** ACTION ITEM **
In the records below, find the line containing "ENC pin DT: TX -> D5" and return it together with every later line, exactly as written; pictures are to be omitted.

** INPUT DATA **
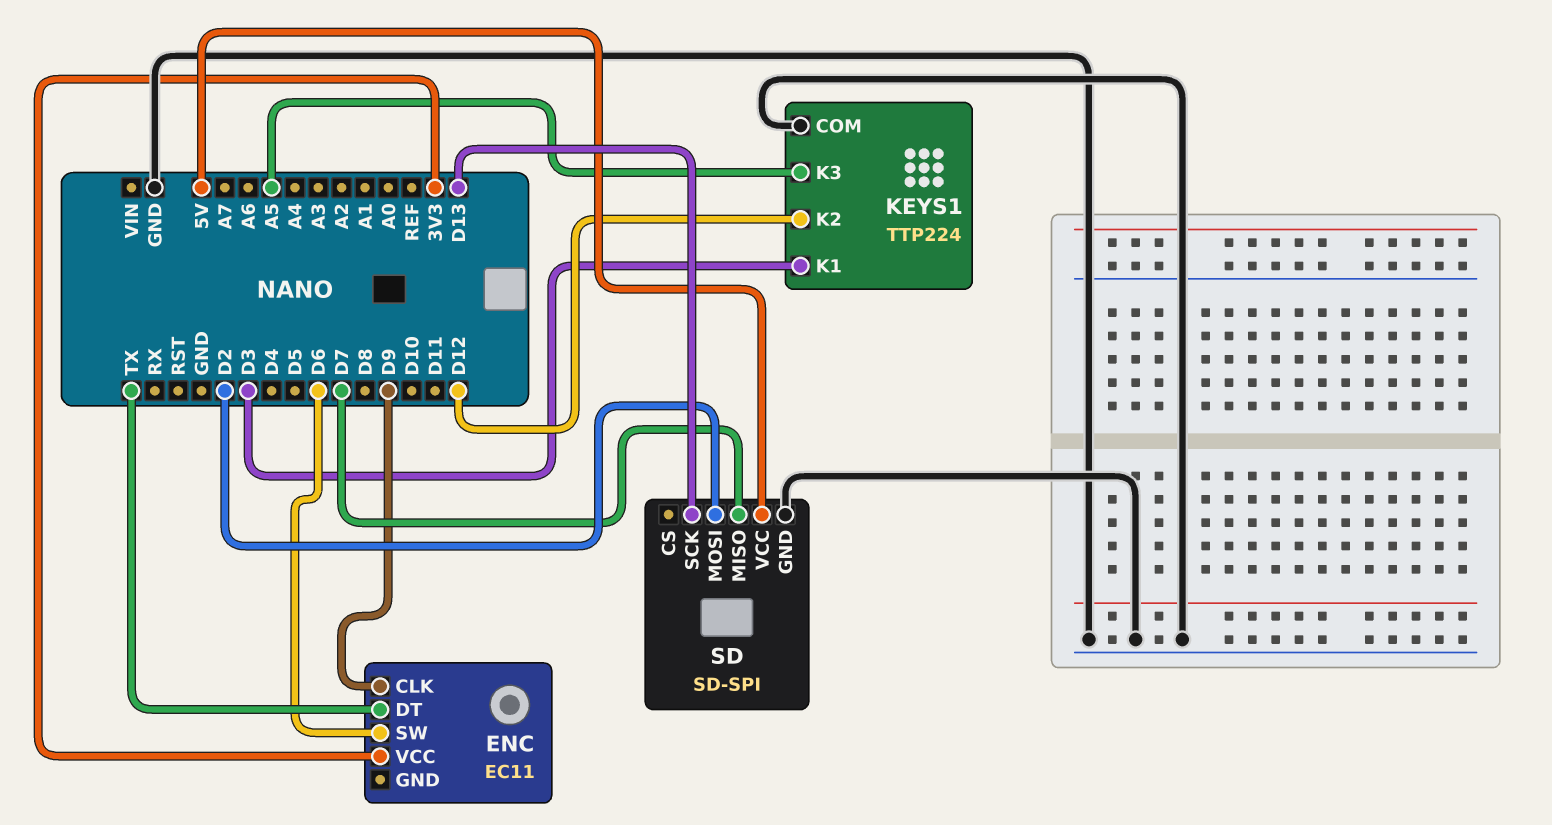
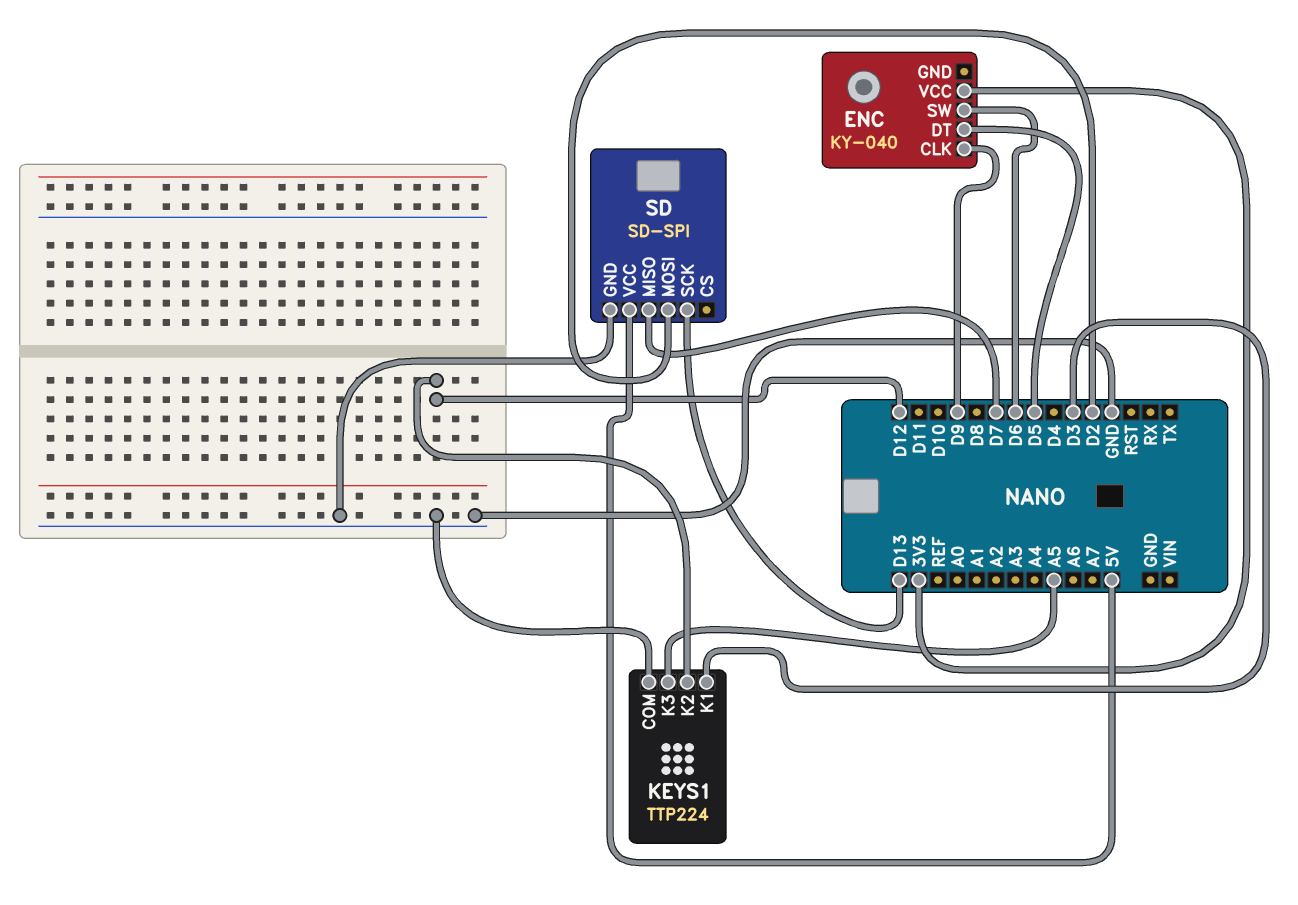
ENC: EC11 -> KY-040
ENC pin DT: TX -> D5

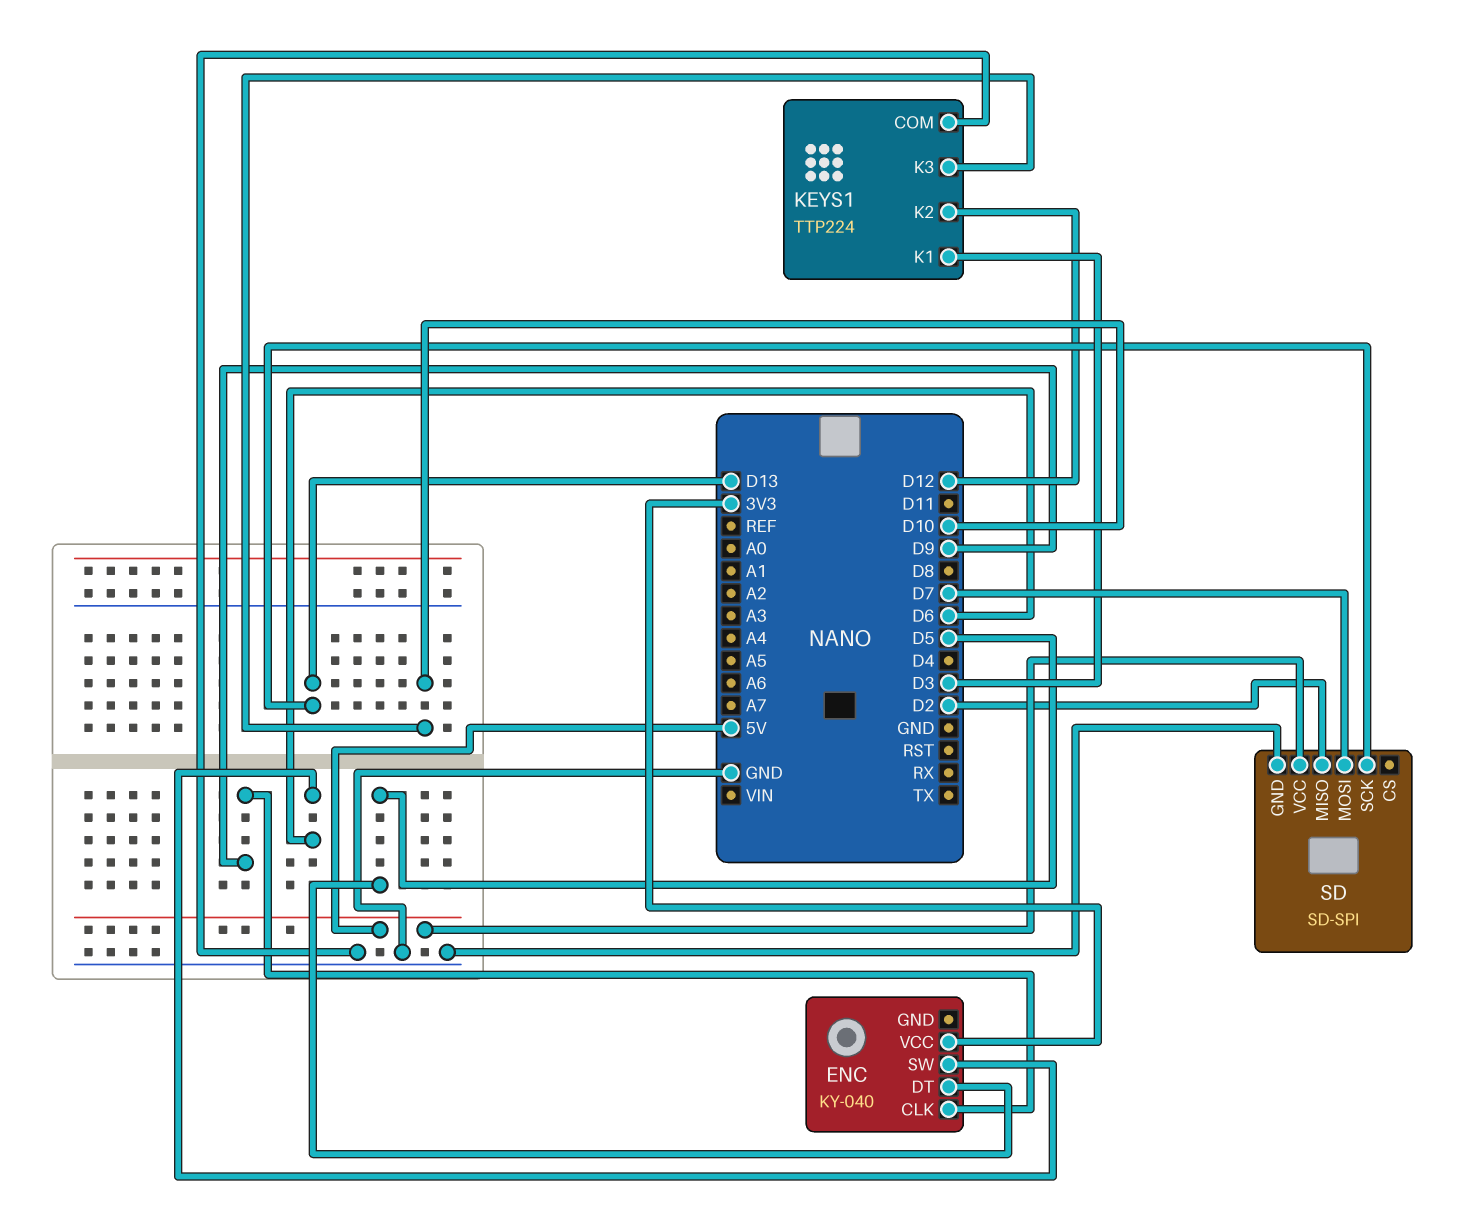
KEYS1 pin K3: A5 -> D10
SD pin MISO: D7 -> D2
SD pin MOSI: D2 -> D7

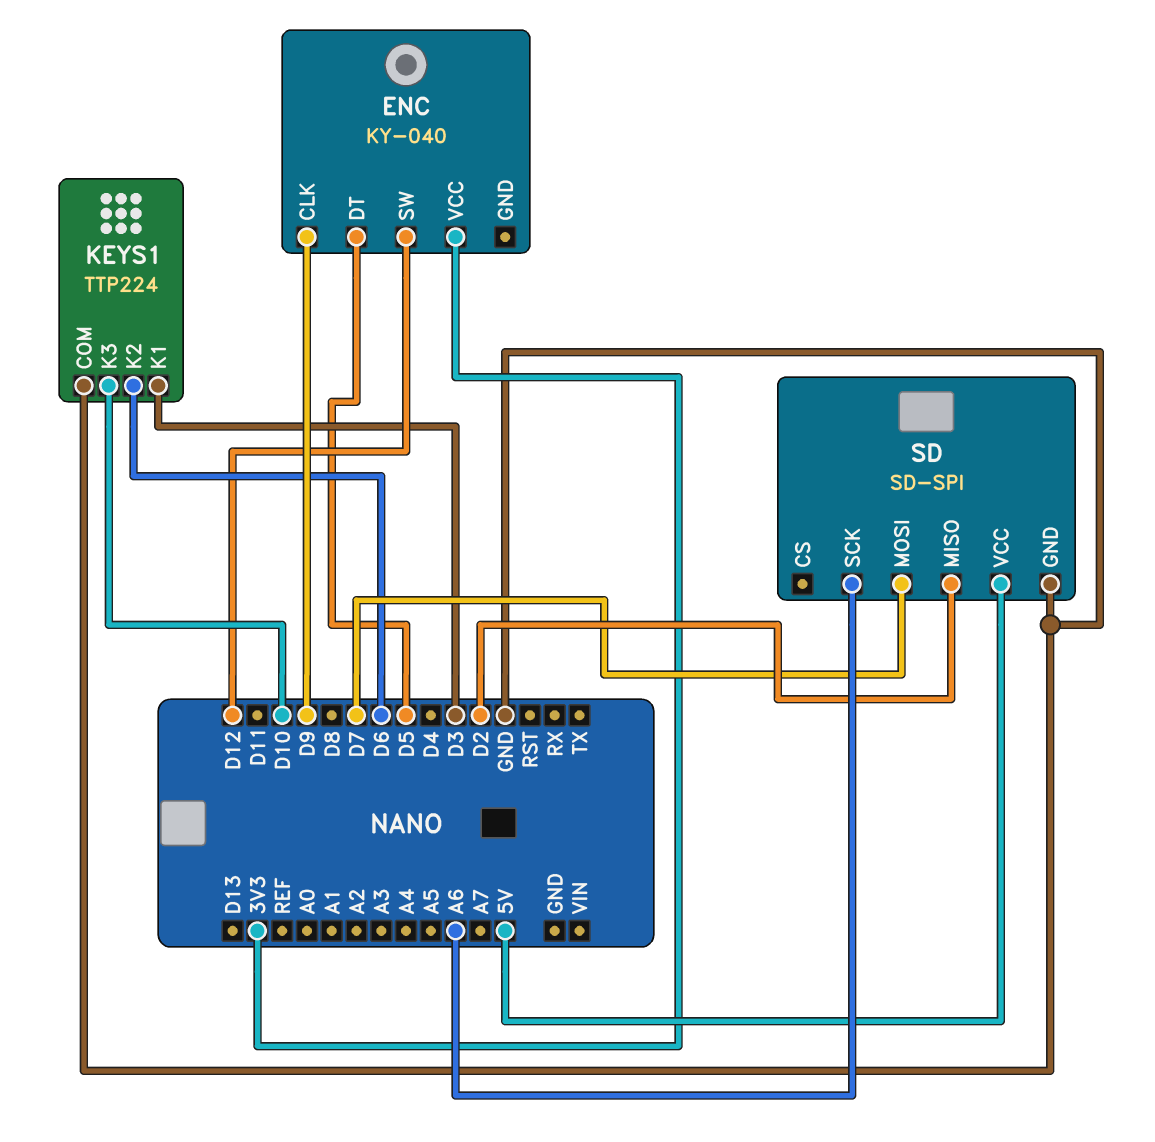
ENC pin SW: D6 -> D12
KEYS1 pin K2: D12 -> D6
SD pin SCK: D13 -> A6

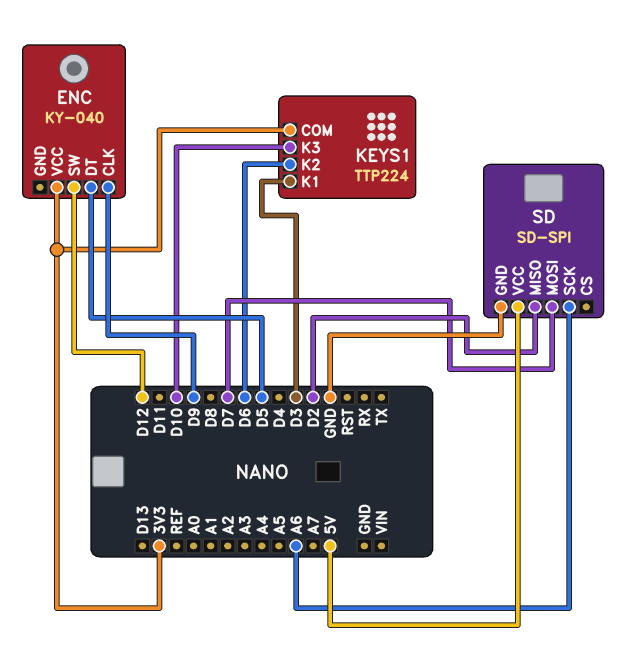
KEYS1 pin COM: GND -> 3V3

** TASK SOLUTION **
ENC pin DT: TX -> D5

KEYS1 pin K3: A5 -> D10
SD pin MISO: D7 -> D2
SD pin MOSI: D2 -> D7

ENC pin SW: D6 -> D12
KEYS1 pin K2: D12 -> D6
SD pin SCK: D13 -> A6

KEYS1 pin COM: GND -> 3V3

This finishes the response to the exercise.